## [ACTION ITEM]
Bring together all lines of the material below that contain the string "cone".

## [RECORDS SUPPLIED]
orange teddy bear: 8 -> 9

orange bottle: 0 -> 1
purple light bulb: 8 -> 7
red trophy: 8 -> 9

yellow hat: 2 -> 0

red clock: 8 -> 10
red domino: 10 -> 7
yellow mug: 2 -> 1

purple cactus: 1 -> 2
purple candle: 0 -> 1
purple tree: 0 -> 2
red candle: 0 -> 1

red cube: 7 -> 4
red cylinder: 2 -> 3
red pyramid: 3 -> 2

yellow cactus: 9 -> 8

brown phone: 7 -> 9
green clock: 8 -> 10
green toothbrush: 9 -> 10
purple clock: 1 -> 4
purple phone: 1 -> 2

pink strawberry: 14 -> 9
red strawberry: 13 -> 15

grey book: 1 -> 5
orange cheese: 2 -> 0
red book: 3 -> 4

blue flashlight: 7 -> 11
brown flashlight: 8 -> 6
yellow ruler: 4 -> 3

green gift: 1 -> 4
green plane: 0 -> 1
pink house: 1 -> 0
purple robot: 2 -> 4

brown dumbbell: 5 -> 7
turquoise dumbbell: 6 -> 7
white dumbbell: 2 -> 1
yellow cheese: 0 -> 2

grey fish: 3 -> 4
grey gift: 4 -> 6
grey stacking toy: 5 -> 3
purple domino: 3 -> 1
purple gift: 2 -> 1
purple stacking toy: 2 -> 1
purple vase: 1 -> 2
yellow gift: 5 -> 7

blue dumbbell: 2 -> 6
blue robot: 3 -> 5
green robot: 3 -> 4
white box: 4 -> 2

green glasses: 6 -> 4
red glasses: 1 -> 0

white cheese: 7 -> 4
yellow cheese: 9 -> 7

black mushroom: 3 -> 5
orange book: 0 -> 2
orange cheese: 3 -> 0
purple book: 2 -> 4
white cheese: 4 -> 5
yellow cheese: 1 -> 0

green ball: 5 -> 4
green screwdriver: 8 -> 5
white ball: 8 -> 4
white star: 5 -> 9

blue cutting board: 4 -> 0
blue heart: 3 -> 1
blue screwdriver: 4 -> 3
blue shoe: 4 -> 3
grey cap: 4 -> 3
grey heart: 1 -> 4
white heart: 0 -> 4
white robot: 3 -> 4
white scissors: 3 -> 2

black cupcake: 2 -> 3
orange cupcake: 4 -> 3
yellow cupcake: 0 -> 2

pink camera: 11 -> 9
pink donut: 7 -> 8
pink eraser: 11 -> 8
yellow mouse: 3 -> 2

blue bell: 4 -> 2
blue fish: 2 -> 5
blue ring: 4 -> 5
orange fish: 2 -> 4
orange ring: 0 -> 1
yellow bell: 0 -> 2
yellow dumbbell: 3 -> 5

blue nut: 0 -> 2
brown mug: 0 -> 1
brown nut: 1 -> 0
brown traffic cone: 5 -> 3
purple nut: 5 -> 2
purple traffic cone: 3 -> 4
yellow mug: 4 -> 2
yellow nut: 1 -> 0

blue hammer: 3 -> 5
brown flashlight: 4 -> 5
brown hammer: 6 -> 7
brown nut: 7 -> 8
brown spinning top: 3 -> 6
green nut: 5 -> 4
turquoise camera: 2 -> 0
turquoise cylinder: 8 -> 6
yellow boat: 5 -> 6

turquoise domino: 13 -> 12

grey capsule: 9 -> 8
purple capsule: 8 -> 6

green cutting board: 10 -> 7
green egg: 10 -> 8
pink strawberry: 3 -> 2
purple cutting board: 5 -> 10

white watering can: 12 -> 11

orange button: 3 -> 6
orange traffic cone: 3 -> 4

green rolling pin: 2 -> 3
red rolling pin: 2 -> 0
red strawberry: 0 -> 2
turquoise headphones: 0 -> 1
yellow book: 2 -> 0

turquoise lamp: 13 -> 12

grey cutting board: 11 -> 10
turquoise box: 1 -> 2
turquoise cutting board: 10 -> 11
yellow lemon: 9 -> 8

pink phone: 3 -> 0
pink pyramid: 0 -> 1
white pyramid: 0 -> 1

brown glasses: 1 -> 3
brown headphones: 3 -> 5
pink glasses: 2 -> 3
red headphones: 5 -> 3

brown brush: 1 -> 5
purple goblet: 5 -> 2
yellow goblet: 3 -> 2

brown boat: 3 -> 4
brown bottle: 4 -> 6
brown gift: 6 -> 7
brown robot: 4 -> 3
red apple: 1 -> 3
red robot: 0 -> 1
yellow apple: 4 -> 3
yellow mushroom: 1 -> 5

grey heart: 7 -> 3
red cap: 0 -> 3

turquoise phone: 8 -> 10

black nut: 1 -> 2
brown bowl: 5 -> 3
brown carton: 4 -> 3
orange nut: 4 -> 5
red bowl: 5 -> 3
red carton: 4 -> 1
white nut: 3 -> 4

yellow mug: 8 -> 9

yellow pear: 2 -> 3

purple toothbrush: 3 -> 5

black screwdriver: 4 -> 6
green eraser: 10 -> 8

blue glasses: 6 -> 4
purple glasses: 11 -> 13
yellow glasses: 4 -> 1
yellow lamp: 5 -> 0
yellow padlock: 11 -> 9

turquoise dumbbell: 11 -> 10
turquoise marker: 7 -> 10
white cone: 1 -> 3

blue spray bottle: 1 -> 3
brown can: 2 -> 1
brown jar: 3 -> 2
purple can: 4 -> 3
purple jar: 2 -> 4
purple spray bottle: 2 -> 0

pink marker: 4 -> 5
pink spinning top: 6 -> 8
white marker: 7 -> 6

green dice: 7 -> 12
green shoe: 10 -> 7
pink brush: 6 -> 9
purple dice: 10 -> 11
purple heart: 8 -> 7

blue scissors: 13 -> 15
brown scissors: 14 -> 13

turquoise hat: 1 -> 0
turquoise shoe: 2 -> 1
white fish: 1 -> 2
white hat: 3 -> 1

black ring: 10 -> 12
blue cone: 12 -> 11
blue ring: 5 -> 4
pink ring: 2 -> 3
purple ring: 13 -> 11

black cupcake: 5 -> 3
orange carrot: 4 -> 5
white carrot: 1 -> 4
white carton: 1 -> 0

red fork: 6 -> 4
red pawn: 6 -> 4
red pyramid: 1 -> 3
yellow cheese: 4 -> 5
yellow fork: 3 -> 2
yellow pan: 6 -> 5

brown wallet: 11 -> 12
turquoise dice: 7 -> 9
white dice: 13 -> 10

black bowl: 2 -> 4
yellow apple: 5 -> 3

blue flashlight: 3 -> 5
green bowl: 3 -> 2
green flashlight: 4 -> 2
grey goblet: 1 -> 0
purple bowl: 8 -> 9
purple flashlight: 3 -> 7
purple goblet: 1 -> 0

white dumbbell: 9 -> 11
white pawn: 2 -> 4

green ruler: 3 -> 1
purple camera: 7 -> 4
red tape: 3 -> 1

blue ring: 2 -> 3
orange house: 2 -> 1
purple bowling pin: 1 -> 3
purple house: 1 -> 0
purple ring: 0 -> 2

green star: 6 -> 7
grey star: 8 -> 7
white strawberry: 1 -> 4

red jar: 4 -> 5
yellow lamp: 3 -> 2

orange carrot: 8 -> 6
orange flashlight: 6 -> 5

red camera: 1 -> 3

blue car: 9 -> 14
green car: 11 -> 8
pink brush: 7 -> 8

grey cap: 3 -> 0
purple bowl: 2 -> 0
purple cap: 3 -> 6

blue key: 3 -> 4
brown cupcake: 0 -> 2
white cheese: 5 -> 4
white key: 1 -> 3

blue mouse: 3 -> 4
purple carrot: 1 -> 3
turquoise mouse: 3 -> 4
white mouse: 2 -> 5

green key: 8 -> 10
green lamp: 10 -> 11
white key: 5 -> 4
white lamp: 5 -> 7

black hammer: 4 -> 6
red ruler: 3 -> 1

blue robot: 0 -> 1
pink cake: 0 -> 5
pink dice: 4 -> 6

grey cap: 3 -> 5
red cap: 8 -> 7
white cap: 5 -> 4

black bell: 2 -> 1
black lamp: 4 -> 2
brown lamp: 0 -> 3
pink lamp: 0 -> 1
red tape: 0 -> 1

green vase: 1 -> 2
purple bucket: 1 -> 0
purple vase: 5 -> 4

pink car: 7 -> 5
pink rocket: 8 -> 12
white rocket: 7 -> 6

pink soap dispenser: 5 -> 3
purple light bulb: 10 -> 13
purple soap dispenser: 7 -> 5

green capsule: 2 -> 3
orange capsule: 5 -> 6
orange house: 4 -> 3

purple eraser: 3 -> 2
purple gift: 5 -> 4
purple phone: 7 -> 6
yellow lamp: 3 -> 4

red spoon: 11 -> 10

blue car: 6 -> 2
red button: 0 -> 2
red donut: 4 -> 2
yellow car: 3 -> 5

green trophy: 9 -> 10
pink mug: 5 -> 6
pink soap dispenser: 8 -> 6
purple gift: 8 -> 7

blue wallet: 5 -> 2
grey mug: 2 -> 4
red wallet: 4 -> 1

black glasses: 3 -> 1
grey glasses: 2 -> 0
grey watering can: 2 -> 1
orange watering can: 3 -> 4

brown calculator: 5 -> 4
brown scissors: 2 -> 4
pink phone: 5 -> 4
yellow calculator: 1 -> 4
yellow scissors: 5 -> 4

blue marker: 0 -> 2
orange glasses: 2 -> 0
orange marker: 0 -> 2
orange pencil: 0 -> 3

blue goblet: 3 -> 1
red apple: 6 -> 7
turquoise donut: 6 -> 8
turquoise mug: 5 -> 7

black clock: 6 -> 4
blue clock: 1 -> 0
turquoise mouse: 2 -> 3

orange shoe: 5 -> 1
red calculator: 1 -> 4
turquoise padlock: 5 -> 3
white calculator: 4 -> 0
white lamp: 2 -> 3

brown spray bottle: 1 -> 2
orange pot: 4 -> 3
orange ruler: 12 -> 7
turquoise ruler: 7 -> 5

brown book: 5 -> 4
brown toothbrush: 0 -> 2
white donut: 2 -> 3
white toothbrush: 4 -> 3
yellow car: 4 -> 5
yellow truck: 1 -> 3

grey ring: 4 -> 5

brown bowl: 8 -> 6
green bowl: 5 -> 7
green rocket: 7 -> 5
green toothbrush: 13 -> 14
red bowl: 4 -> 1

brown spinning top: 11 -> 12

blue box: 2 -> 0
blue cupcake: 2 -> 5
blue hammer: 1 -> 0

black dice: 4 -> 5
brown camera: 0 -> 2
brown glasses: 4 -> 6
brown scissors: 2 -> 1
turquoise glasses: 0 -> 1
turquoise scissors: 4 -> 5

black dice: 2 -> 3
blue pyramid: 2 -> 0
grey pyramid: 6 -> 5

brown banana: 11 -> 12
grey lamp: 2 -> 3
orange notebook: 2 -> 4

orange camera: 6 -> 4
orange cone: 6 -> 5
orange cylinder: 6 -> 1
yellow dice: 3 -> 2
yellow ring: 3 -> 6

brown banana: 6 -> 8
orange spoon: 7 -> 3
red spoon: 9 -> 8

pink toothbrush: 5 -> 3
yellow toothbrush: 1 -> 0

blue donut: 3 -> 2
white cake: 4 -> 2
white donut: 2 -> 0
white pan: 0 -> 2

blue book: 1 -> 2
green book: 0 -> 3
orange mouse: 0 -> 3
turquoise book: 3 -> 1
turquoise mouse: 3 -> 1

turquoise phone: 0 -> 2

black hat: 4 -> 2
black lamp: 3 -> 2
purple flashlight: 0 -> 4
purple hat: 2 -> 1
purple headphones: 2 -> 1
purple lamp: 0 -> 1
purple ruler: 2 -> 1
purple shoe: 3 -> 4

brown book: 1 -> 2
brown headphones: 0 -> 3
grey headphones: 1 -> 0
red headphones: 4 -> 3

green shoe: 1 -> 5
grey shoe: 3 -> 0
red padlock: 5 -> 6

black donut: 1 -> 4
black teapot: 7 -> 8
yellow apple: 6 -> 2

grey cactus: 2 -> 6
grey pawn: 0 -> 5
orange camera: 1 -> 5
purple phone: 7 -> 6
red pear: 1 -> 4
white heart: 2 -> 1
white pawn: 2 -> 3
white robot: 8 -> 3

## [EXERCISE RESULT]
brown traffic cone: 5 -> 3
purple traffic cone: 3 -> 4
orange traffic cone: 3 -> 4
white cone: 1 -> 3
blue cone: 12 -> 11
orange cone: 6 -> 5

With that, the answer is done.